— Given records —
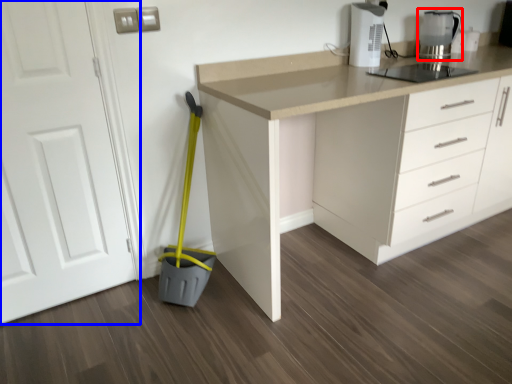
Question: Among these objects, which one is nearest to the camera, kitchen appliance (highlighted by a red box) or door (highlighted by a blue box)?

Choices:
 (A) kitchen appliance
 (B) door

Answer: (B)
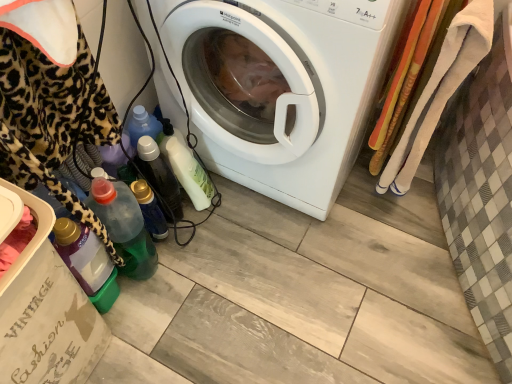
Question: From a real-world perspective, is green translucent bottle at lower left, arranged as the first bottle when viewed from the left, physically located above or below matte cardboard box at lower left?

Choices:
 (A) below
 (B) above

Answer: (A)

Question: Would you say green translucent bottle at lower left, arranged as the first bottle when viewed from the left, is inside or outside matte cardboard box at lower left?

Choices:
 (A) inside
 (B) outside

Answer: (B)

Question: Estimate the real-world distances between objects in this image. Which object is closer to the translucent plastic bottle at lower left, the 2th bottle when ordered from right to left?

Choices:
 (A) green translucent bottle at lower left, arranged as the first bottle when viewed from the left
 (B) translucent plastic bottle at lower left, the second bottle positioned from the left
 (C) white glossy washing machine at center
 (D) translucent plastic bottle at lower left, arranged as the 3th bottle when viewed from the right
 (E) matte cardboard box at lower left

Answer: (D)

Question: Estimate the real-world distances between objects in this image. Which object is farther from the translucent plastic bottle at lower left, arranged as the 3th bottle when viewed from the right?

Choices:
 (A) translucent plastic bottle at lower center, placed as the 1th bottle when sorted from right to left
 (B) matte cardboard box at lower left
 (C) translucent plastic bottle at lower left, the fourth bottle from the right
 (D) white glossy washing machine at center
 (E) translucent plastic bottle at lower left, the 2th bottle when ordered from right to left

Answer: (D)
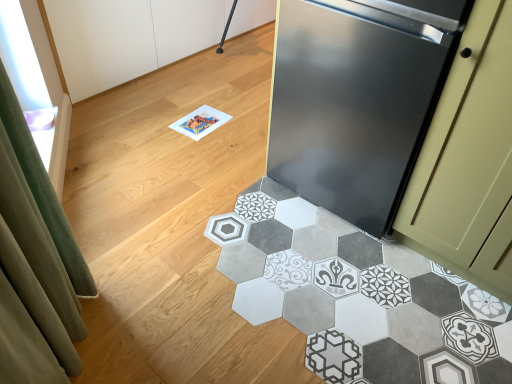
This screenshot has width=512, height=384. In order to click on blank space above patterned tile floor at lower right (from a real-world perspective) in this screenshot , I will do `click(264, 323)`.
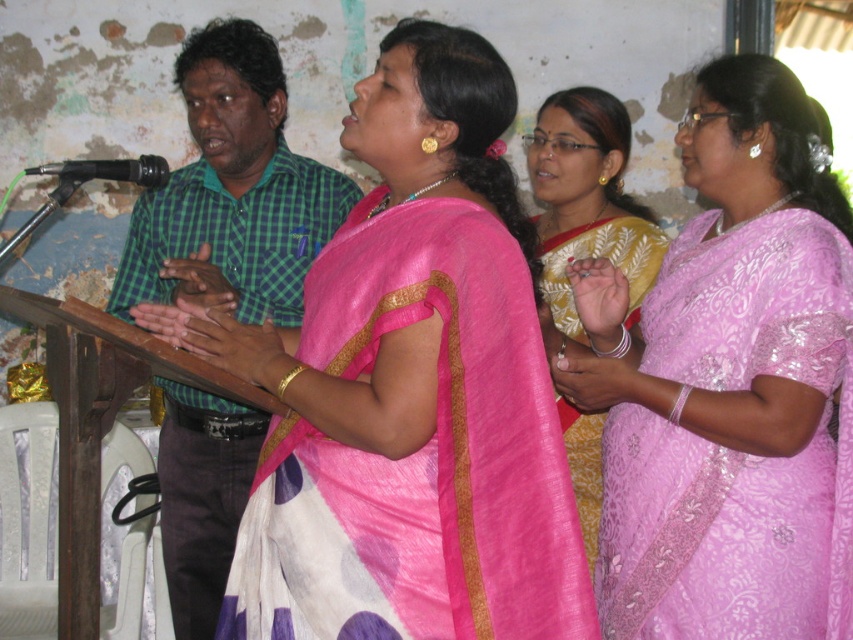
Based on the scene description, can you determine the spatial relationship between the yellow silk saree at center and the black matte microphone at left?

The yellow silk saree at center is located to the right of the black matte microphone at left.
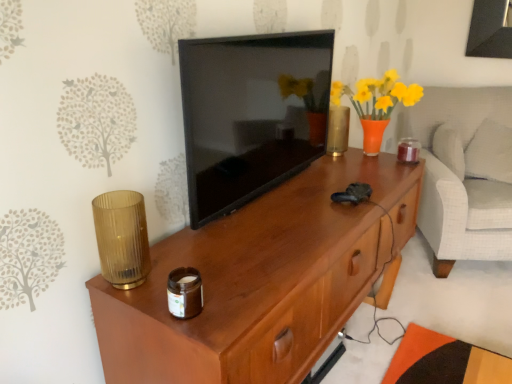
Locate an element on the screen. The image size is (512, 384). free space that is in between black glossy tv at center and brown glass jar at lower center, which is the 1th candle holder from front to back is located at coordinates (238, 238).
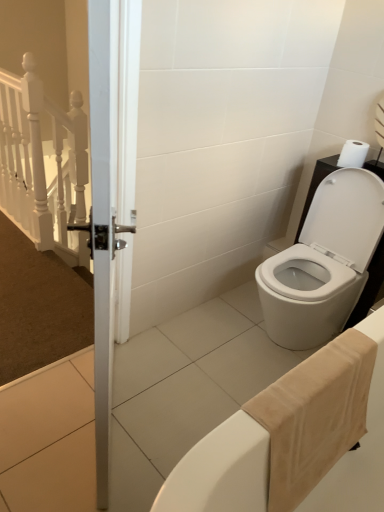
Question: From a real-world perspective, is white matte toilet paper at upper right located higher than beige cotton bath towel at lower right?

Choices:
 (A) yes
 (B) no

Answer: (A)

Question: Considering the relative positions of white matte toilet paper at upper right and beige cotton bath towel at lower right in the image provided, is white matte toilet paper at upper right to the left of beige cotton bath towel at lower right from the viewer's perspective?

Choices:
 (A) no
 (B) yes

Answer: (A)

Question: Is white matte toilet paper at upper right wider than beige cotton bath towel at lower right?

Choices:
 (A) yes
 (B) no

Answer: (B)

Question: Does white matte toilet paper at upper right come behind beige cotton bath towel at lower right?

Choices:
 (A) no
 (B) yes

Answer: (B)

Question: Does white matte toilet paper at upper right turn towards beige cotton bath towel at lower right?

Choices:
 (A) yes
 (B) no

Answer: (B)

Question: From a real-world perspective, is beige cotton bath towel at lower right positioned above or below white matte toilet paper at upper right?

Choices:
 (A) below
 (B) above

Answer: (A)

Question: Considering the positions of beige cotton bath towel at lower right and white matte toilet paper at upper right in the image, is beige cotton bath towel at lower right wider or thinner than white matte toilet paper at upper right?

Choices:
 (A) wide
 (B) thin

Answer: (A)

Question: Is point (332, 431) closer or farther from the camera than point (344, 165)?

Choices:
 (A) closer
 (B) farther

Answer: (A)

Question: From the image's perspective, is beige cotton bath towel at lower right above or below white matte toilet paper at upper right?

Choices:
 (A) above
 (B) below

Answer: (B)

Question: From a real-world perspective, is white glossy toilet at lower right positioned above or below beige cotton bath towel at lower right?

Choices:
 (A) below
 (B) above

Answer: (A)

Question: In terms of width, does white glossy toilet at lower right look wider or thinner when compared to beige cotton bath towel at lower right?

Choices:
 (A) wide
 (B) thin

Answer: (A)

Question: Is white glossy toilet at lower right in front of or behind beige cotton bath towel at lower right in the image?

Choices:
 (A) front
 (B) behind

Answer: (B)

Question: From their relative heights in the image, would you say white glossy toilet at lower right is taller or shorter than beige cotton bath towel at lower right?

Choices:
 (A) tall
 (B) short

Answer: (A)

Question: In terms of size, does white matte toilet paper at upper right appear bigger or smaller than beige cotton bath towel at lower right?

Choices:
 (A) big
 (B) small

Answer: (B)

Question: Relative to beige cotton bath towel at lower right, is white matte toilet paper at upper right in front or behind?

Choices:
 (A) front
 (B) behind

Answer: (B)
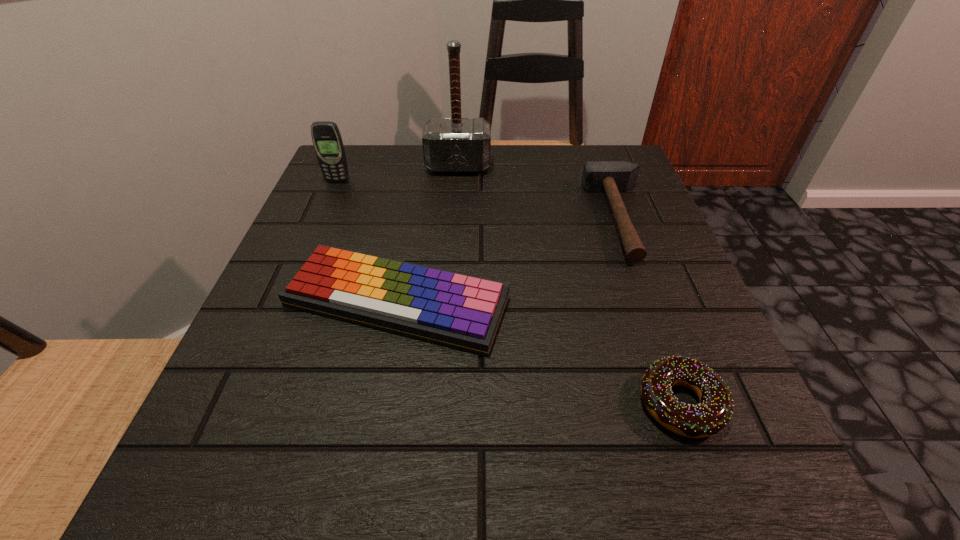
Find the location of a particular element. This screenshot has width=960, height=540. vacant point located between the computer keyboard and the cellular telephone is located at coordinates (367, 242).

Identify the location of free spot between the computer keyboard and the doughnut. This screenshot has width=960, height=540. (539, 353).

The height and width of the screenshot is (540, 960). In order to click on free point between the fourth shortest object and the computer keyboard in this screenshot , I will do `click(367, 242)`.

Where is `free spot between the left hammer and the nearer hammer`? The width and height of the screenshot is (960, 540). free spot between the left hammer and the nearer hammer is located at coordinates [540, 192].

Find the location of `free space that is in between the cellular telephone and the right hammer`. free space that is in between the cellular telephone and the right hammer is located at coordinates (480, 200).

Where is `free space between the shorter hammer and the fourth shortest object`? Image resolution: width=960 pixels, height=540 pixels. free space between the shorter hammer and the fourth shortest object is located at coordinates (480, 200).

Find the location of a particular element. The height and width of the screenshot is (540, 960). free area in between the taller hammer and the cellular telephone is located at coordinates (398, 174).

Identify the location of blank region between the shorter hammer and the nearest object. The height and width of the screenshot is (540, 960). (651, 311).

Image resolution: width=960 pixels, height=540 pixels. What are the coordinates of `vacant space that's between the computer keyboard and the doughnut` in the screenshot? It's located at (539, 353).

Locate an element on the screen. object that is the closest to the shorter hammer is located at coordinates click(461, 311).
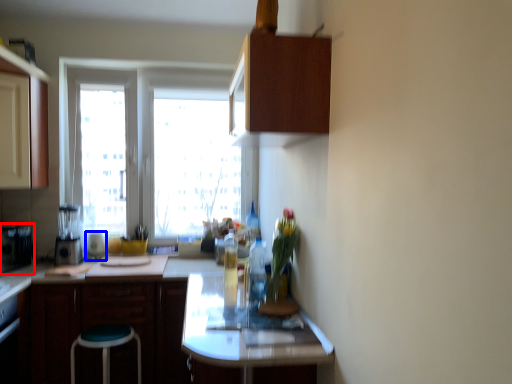
Question: Which point is further to the camera, appliance (highlighted by a red box) or appliance (highlighted by a blue box)?

Choices:
 (A) appliance
 (B) appliance

Answer: (B)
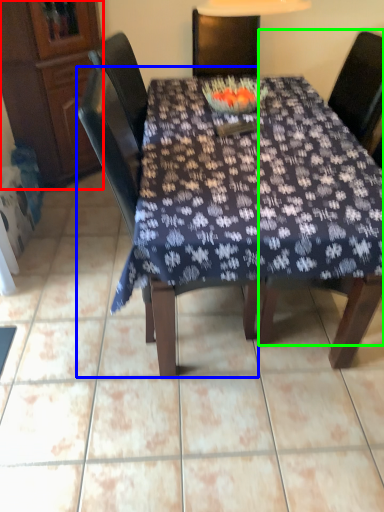
Question: Considering the real-world distances, which object is closest to cabinetry (highlighted by a red box)? chair (highlighted by a blue box) or chair (highlighted by a green box).

Choices:
 (A) chair
 (B) chair

Answer: (A)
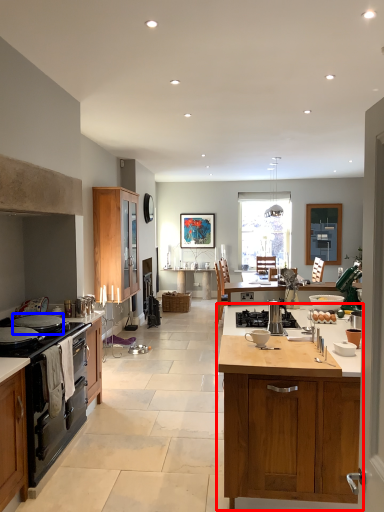
Question: Which of the following is the closest to the observer, cabinetry (highlighted by a red box) or appliance (highlighted by a blue box)?

Choices:
 (A) cabinetry
 (B) appliance

Answer: (A)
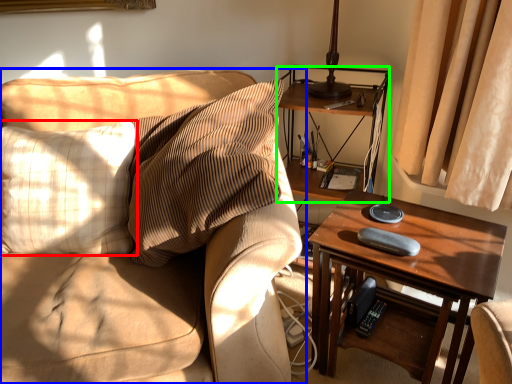
Question: Considering the real-world distances, which object is farthest from pillow (highlighted by a red box)? studio couch (highlighted by a blue box) or shelf (highlighted by a green box)?

Choices:
 (A) studio couch
 (B) shelf

Answer: (B)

— Task details —
List each line of the material above that contains the string "positioned", with matches counted only when the case is identical.

— Written solution —
 (B) translucent plastic bottle at lower left, the second bottle positioned from the left
Question: From a real-world perspective, is beige cotton bath towel at lower right positioned above or below white matte toilet paper at upper right?
Question: From a real-world perspective, is white glossy toilet at lower right positioned above or below beige cotton bath towel at lower right?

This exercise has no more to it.